Entries taken from a collection
────────────────

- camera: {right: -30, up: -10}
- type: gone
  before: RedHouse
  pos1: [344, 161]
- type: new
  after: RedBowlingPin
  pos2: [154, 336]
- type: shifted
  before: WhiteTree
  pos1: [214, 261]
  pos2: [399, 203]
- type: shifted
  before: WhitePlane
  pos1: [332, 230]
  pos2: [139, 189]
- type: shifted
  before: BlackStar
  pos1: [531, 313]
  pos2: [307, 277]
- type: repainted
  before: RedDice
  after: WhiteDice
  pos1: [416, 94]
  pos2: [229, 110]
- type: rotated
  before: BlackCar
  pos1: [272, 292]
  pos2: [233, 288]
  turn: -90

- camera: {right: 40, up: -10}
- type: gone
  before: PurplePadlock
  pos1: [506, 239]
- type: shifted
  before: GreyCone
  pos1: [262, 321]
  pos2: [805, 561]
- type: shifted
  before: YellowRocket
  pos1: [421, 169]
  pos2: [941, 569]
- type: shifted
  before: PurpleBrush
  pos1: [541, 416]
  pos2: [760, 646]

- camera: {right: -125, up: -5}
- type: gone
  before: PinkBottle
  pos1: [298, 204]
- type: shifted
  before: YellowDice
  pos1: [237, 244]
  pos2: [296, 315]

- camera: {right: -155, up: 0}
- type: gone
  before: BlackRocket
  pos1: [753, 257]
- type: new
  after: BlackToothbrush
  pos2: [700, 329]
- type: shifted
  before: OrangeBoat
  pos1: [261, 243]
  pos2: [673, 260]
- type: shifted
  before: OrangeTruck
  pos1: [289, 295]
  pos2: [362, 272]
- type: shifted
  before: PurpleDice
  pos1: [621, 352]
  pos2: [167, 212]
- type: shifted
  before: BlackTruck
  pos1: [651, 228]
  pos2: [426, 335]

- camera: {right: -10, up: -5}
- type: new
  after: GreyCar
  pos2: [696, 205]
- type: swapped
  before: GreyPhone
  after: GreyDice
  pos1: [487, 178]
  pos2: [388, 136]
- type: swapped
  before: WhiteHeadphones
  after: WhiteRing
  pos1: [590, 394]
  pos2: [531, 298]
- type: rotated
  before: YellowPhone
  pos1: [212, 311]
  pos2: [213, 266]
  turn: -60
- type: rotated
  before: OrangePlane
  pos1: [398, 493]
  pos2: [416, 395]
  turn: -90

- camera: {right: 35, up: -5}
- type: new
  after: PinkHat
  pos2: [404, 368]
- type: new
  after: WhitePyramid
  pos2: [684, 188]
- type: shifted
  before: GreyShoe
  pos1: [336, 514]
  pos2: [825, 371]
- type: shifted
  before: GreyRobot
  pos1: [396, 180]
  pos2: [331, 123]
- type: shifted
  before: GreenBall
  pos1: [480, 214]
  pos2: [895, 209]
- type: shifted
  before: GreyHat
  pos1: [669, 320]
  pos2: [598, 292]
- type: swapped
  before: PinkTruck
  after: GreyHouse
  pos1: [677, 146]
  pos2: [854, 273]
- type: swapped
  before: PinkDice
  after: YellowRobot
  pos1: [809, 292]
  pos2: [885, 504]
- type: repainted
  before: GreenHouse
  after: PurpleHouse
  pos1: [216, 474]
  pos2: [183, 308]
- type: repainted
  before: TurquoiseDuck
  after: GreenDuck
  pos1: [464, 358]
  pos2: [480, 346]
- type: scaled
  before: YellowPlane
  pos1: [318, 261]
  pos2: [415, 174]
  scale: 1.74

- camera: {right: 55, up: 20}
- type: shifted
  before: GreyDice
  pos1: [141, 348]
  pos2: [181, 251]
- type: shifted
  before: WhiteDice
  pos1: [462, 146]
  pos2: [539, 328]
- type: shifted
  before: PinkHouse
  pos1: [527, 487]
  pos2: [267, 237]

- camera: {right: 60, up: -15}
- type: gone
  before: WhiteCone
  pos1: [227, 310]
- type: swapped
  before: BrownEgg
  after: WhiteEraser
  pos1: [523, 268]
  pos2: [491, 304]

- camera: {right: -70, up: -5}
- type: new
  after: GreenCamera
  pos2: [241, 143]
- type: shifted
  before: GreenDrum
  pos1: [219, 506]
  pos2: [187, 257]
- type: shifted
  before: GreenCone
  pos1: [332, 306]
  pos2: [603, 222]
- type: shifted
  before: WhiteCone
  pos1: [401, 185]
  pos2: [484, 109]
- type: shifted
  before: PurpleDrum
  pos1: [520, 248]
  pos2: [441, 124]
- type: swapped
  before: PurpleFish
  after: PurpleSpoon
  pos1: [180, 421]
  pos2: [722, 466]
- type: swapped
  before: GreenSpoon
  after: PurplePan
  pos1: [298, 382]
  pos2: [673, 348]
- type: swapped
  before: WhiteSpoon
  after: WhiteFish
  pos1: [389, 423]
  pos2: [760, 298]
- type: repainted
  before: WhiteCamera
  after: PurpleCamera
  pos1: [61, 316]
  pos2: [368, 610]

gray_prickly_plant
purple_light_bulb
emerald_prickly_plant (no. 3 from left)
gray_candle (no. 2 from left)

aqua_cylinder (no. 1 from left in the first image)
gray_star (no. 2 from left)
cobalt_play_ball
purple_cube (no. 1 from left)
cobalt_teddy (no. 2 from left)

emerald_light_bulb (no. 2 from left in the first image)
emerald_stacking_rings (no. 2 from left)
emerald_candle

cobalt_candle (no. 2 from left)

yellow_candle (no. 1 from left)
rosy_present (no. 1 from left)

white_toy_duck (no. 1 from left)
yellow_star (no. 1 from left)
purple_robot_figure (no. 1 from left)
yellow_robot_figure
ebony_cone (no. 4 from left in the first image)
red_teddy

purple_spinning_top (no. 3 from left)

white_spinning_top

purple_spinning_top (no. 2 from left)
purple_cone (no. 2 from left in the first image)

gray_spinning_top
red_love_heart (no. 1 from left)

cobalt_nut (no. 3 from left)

────────────────

What this task involves:
The response must consist solely of the lines from the top of the records through the line holding "pos2: [233, 288]", copied word for word.

Result for this exercise:
- camera: {right: -30, up: -10}
- type: gone
  before: RedHouse
  pos1: [344, 161]
- type: new
  after: RedBowlingPin
  pos2: [154, 336]
- type: shifted
  before: WhiteTree
  pos1: [214, 261]
  pos2: [399, 203]
- type: shifted
  before: WhitePlane
  pos1: [332, 230]
  pos2: [139, 189]
- type: shifted
  before: BlackStar
  pos1: [531, 313]
  pos2: [307, 277]
- type: repainted
  before: RedDice
  after: WhiteDice
  pos1: [416, 94]
  pos2: [229, 110]
- type: rotated
  before: BlackCar
  pos1: [272, 292]
  pos2: [233, 288]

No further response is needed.